---------- Records for the exercise ----------

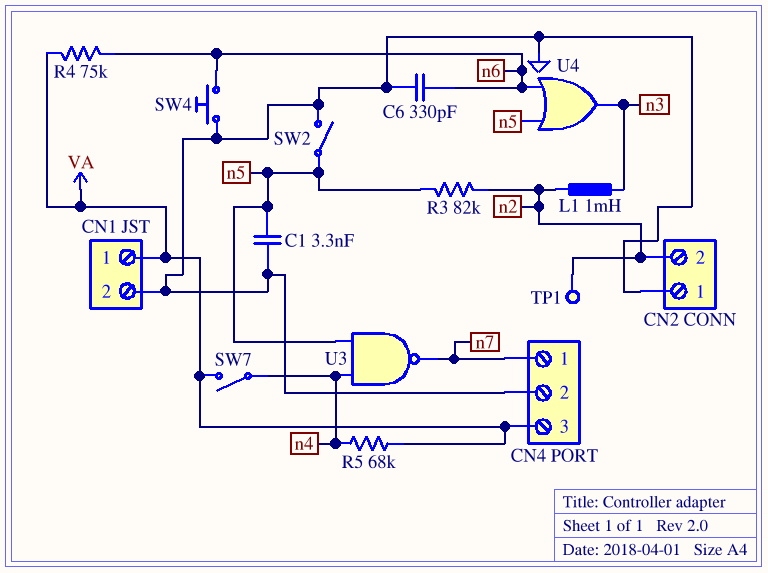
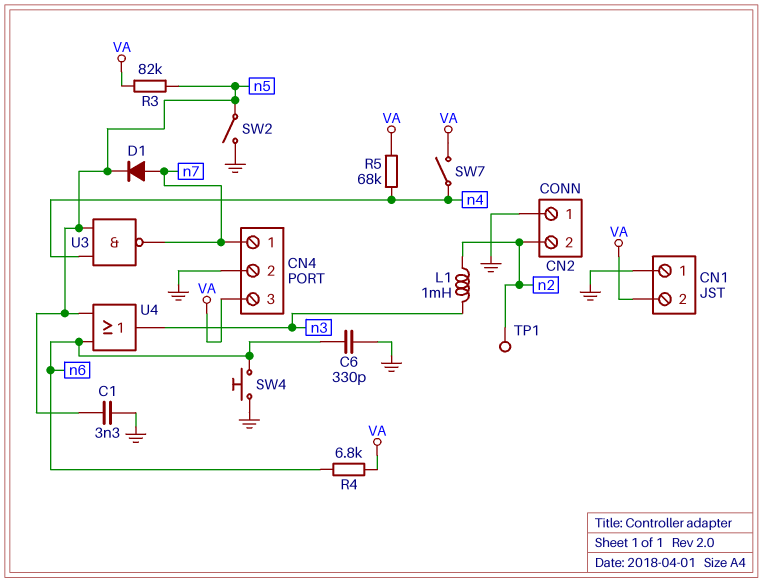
CN1 pin 1: VA -> GND
CN1 pin 2: GND -> VA
D1: none -> diode (A n7, K n5)
R3: 82k (n2, n5) -> 82k (VA, n5)
R4: 75k (VA, n6) -> 6.8k (VA, n6)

----------

■ Try it
Start at the line with "D1: none -> diode (A n7, K n5)" and stop at the end of the records. Write those lines out exactly and add nothing.

■ Response for this exercise
D1: none -> diode (A n7, K n5)
R3: 82k (n2, n5) -> 82k (VA, n5)
R4: 75k (VA, n6) -> 6.8k (VA, n6)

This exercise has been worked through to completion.